*TO DO*
If a line in the data holds "none", copy that line out in full.
##### EXTRACTED INFORMATION #####
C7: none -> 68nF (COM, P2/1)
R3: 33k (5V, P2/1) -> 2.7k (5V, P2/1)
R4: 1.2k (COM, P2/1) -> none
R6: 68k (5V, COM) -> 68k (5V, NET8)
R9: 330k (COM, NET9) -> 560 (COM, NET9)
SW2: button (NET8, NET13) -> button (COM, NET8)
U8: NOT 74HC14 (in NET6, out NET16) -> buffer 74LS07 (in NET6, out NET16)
#####
##### EXTRACTED INFORMATION #####
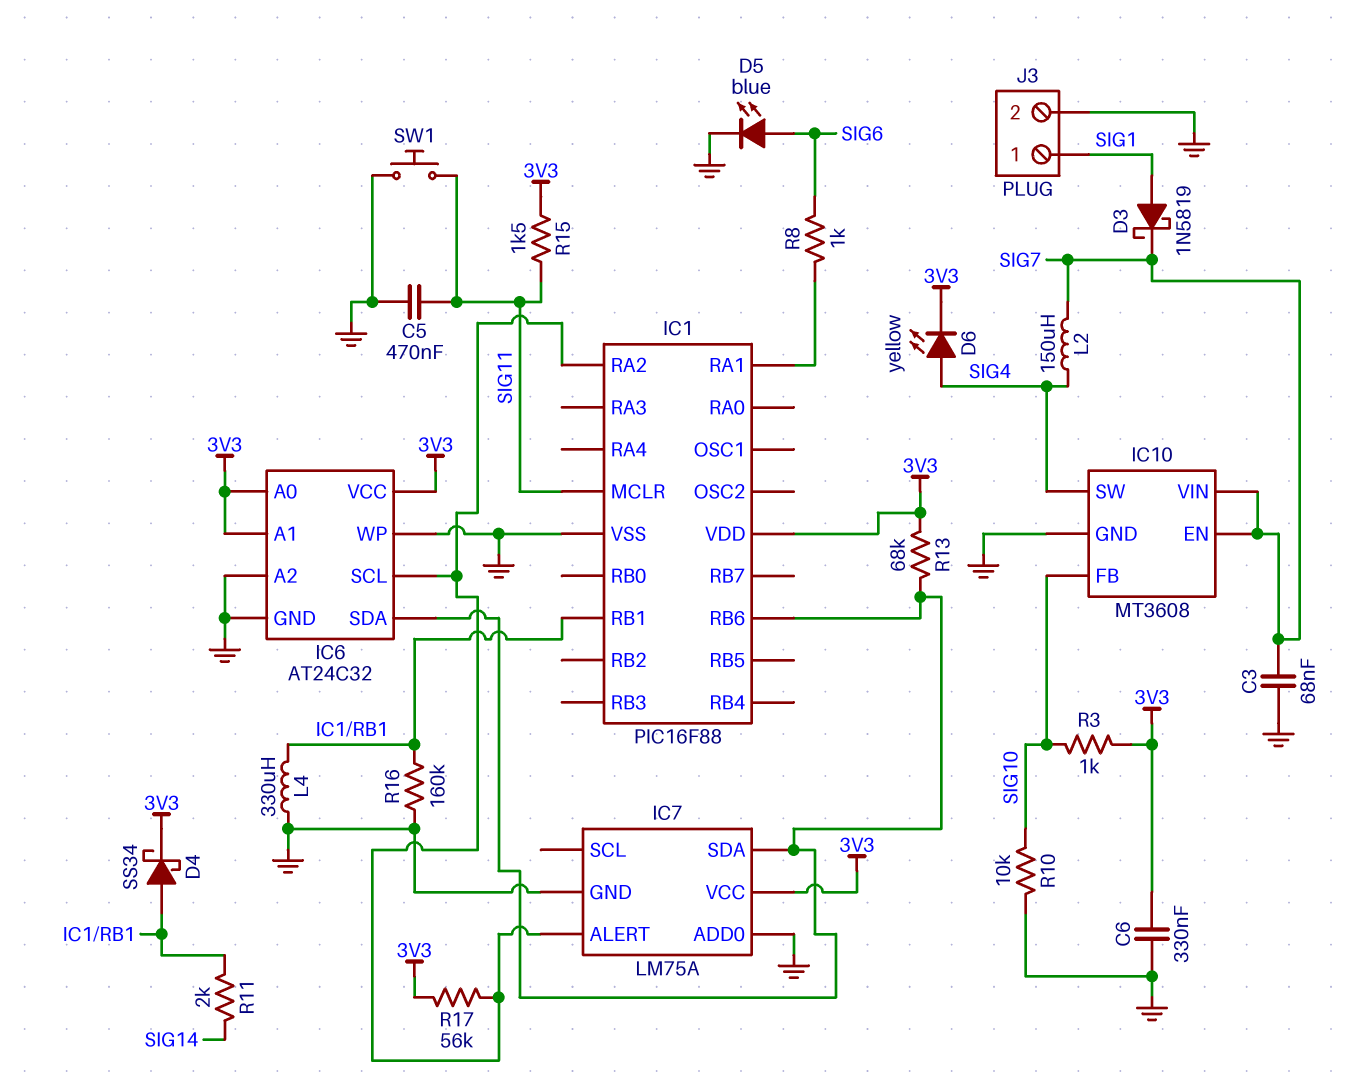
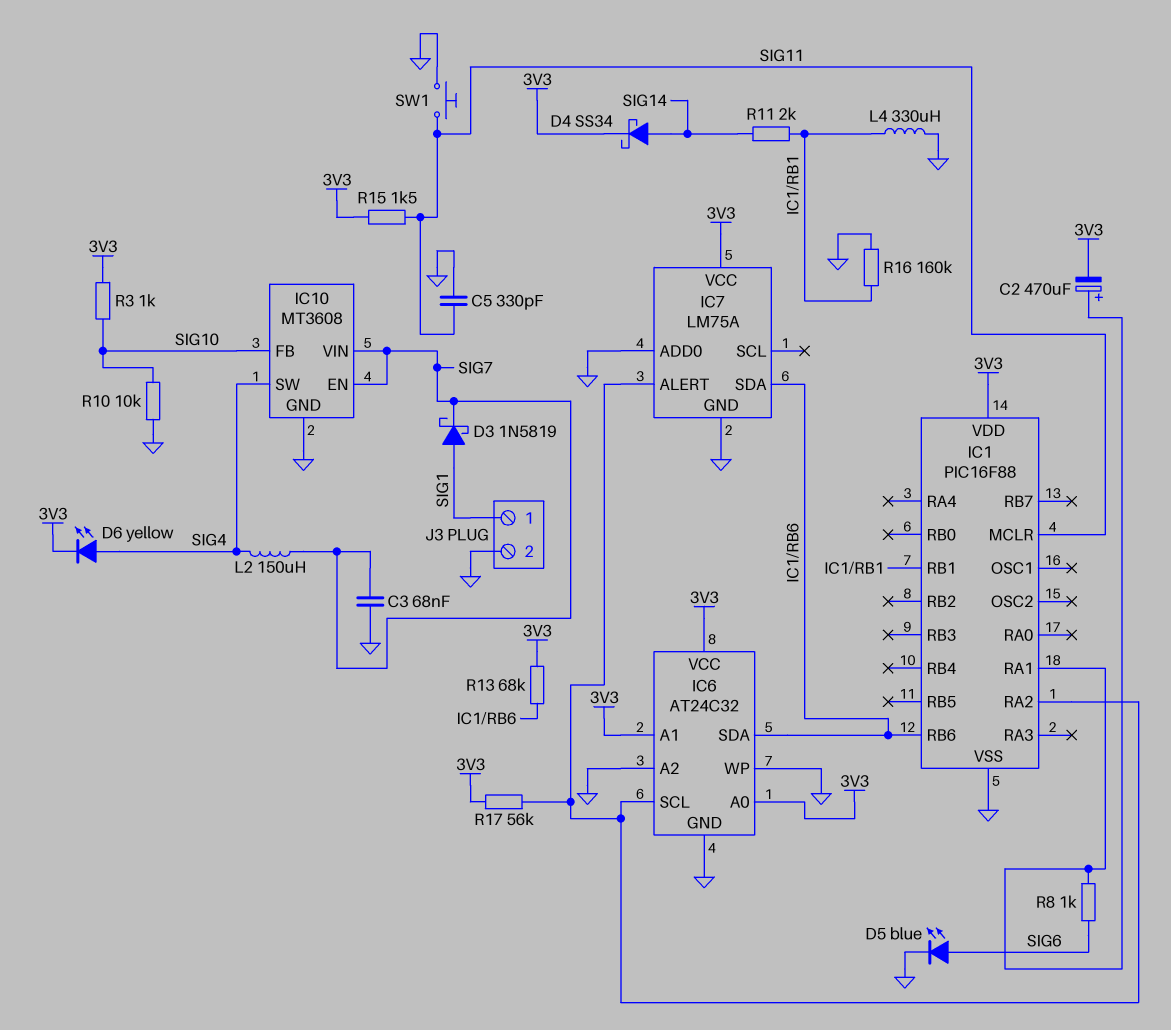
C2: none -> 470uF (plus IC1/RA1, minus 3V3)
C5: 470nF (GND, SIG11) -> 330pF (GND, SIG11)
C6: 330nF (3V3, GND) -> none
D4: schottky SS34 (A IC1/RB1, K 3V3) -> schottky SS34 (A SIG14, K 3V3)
#####
##### EXTRACTED INFORMATION #####
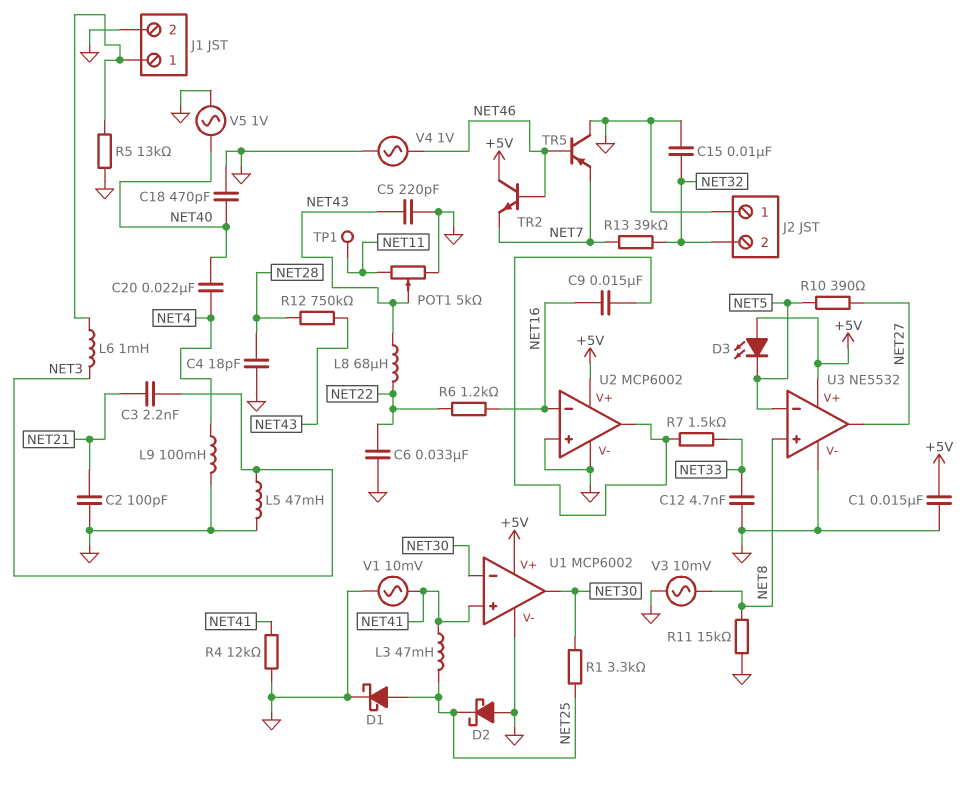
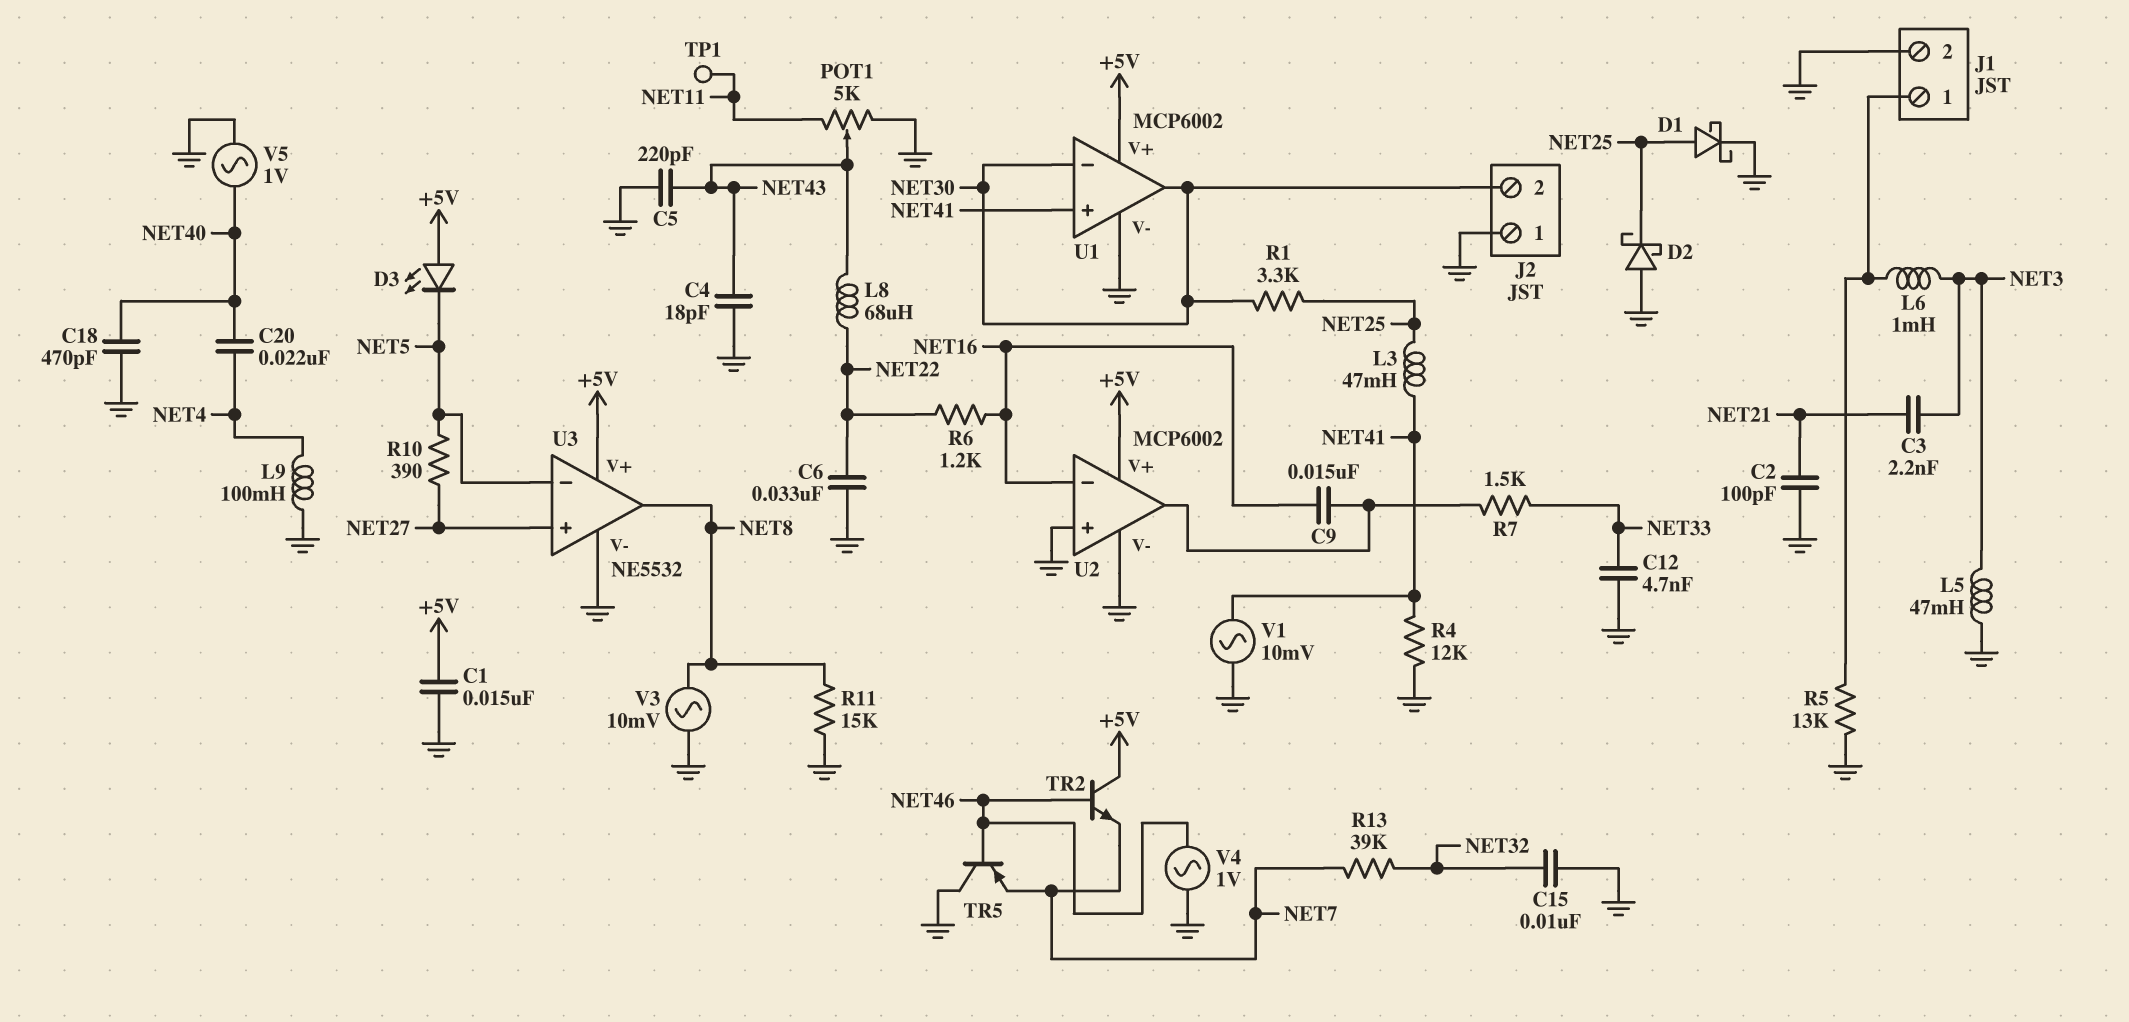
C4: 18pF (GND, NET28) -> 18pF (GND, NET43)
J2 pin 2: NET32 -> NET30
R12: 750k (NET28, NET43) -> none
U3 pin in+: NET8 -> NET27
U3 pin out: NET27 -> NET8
#####
*RESPONSE TO THIS TASK*
C7: none -> 68nF (COM, P2/1)
R4: 1.2k (COM, P2/1) -> none
C2: none -> 470uF (plus IC1/RA1, minus 3V3)
C6: 330nF (3V3, GND) -> none
R12: 750k (NET28, NET43) -> none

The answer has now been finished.